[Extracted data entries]

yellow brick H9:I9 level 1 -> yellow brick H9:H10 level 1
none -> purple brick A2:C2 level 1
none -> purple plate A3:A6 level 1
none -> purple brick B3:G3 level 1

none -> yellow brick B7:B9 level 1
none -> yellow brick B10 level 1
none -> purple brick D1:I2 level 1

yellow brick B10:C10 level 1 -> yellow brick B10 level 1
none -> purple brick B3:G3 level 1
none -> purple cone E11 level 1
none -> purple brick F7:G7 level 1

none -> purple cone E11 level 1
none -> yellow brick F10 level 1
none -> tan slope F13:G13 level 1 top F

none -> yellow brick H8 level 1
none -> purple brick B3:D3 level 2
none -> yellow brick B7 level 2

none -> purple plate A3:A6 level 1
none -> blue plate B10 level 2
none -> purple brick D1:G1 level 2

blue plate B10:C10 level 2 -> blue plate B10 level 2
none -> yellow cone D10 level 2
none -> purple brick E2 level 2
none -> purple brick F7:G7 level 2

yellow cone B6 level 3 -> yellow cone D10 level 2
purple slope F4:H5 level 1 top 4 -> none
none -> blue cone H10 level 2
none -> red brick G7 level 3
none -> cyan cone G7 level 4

> [Activity]
Would you return every line of the data above exactly?

> [Completed exercise]
yellow brick H9:I9 level 1 -> yellow brick H9:H10 level 1
none -> purple brick A2:C2 level 1
none -> purple plate A3:A6 level 1
none -> purple brick B3:G3 level 1

none -> yellow brick B7:B9 level 1
none -> yellow brick B10 level 1
none -> purple brick D1:I2 level 1

yellow brick B10:C10 level 1 -> yellow brick B10 level 1
none -> purple brick B3:G3 level 1
none -> purple cone E11 level 1
none -> purple brick F7:G7 level 1

none -> purple cone E11 level 1
none -> yellow brick F10 level 1
none -> tan slope F13:G13 level 1 top F

none -> yellow brick H8 level 1
none -> purple brick B3:D3 level 2
none -> yellow brick B7 level 2

none -> purple plate A3:A6 level 1
none -> blue plate B10 level 2
none -> purple brick D1:G1 level 2

blue plate B10:C10 level 2 -> blue plate B10 level 2
none -> yellow cone D10 level 2
none -> purple brick E2 level 2
none -> purple brick F7:G7 level 2

yellow cone B6 level 3 -> yellow cone D10 level 2
purple slope F4:H5 level 1 top 4 -> none
none -> blue cone H10 level 2
none -> red brick G7 level 3
none -> cyan cone G7 level 4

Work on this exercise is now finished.